**Assignment**
Transcribe the listing from its top line through the line with "degrees clockwise |". Keep it exact, both ends included, and add nothing.

◆ ◆ ◆ ◆ ◆ ◆ ◆

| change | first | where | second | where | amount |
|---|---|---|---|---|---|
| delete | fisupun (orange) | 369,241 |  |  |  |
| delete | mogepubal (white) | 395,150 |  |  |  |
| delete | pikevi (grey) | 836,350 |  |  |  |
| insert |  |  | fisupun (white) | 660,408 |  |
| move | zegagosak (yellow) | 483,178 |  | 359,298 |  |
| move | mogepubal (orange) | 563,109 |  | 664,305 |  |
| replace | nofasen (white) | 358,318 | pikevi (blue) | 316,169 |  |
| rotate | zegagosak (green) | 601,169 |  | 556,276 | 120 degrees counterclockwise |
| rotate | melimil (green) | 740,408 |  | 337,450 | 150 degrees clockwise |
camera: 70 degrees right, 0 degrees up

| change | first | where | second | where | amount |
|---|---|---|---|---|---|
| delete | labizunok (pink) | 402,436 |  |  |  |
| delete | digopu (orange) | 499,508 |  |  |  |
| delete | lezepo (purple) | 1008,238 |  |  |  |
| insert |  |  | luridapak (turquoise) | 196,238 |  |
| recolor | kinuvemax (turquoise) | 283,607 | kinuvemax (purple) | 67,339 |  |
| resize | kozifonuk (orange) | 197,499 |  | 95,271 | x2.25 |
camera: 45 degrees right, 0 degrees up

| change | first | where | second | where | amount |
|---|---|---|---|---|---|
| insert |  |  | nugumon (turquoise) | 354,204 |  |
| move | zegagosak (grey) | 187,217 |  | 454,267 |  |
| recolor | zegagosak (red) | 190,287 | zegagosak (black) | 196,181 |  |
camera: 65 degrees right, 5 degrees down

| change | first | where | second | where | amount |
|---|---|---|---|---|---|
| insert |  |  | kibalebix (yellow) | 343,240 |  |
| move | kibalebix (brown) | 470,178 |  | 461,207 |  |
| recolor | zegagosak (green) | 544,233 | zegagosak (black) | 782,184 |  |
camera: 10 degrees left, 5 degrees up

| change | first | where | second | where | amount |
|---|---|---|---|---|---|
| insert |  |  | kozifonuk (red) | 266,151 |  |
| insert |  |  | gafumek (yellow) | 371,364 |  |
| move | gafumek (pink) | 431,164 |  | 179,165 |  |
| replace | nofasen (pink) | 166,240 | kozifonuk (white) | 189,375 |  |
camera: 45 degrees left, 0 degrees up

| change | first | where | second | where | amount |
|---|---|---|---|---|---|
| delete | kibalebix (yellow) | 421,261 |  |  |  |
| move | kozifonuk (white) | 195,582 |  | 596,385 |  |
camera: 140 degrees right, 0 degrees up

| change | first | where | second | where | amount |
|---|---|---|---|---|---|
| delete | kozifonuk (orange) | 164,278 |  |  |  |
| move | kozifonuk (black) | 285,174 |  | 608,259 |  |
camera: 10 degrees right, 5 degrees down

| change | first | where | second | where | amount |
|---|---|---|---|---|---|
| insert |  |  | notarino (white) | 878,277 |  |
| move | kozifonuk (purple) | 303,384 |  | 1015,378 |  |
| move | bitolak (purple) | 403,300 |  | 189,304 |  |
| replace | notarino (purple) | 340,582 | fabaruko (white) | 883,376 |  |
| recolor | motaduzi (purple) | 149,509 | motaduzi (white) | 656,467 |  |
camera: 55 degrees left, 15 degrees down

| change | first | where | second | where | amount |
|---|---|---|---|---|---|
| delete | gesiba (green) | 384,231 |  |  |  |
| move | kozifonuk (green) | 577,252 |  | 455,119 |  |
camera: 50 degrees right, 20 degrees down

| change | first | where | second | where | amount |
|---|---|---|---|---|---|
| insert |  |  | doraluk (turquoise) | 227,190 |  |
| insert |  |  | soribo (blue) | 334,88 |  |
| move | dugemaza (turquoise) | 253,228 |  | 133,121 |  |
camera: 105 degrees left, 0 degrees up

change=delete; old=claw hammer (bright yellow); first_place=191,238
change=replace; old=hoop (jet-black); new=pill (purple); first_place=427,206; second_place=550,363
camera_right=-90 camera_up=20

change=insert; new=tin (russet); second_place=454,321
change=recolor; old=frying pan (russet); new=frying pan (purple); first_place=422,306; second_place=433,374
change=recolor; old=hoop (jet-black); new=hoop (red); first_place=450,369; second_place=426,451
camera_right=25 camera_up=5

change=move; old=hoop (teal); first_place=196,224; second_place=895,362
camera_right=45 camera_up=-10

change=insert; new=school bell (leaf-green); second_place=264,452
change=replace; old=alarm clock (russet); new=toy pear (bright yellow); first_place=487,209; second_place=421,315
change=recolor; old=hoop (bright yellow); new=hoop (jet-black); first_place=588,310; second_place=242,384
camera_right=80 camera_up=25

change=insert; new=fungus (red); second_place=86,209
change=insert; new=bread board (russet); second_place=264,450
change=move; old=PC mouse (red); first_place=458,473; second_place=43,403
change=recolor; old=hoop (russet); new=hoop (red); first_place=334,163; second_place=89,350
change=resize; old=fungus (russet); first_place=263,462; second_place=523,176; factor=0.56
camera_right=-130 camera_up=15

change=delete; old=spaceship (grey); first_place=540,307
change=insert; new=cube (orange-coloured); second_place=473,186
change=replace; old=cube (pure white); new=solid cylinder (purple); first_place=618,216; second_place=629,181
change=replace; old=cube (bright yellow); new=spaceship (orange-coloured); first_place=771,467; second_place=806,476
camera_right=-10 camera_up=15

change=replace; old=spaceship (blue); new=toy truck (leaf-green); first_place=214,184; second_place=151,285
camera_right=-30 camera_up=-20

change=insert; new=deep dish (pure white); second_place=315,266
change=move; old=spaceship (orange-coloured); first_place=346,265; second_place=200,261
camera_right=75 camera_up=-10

◆ ◆ ◆ ◆ ◆ ◆ ◆

**Solution to the problem**
| change | first | where | second | where | amount |
|---|---|---|---|---|---|
| delete | fisupun (orange) | 369,241 |  |  |  |
| delete | mogepubal (white) | 395,150 |  |  |  |
| delete | pikevi (grey) | 836,350 |  |  |  |
| insert |  |  | fisupun (white) | 660,408 |  |
| move | zegagosak (yellow) | 483,178 |  | 359,298 |  |
| move | mogepubal (orange) | 563,109 |  | 664,305 |  |
| replace | nofasen (white) | 358,318 | pikevi (blue) | 316,169 |  |
| rotate | zegagosak (green) | 601,169 |  | 556,276 | 120 degrees counterclockwise |
| rotate | melimil (green) | 740,408 |  | 337,450 | 150 degrees clockwise |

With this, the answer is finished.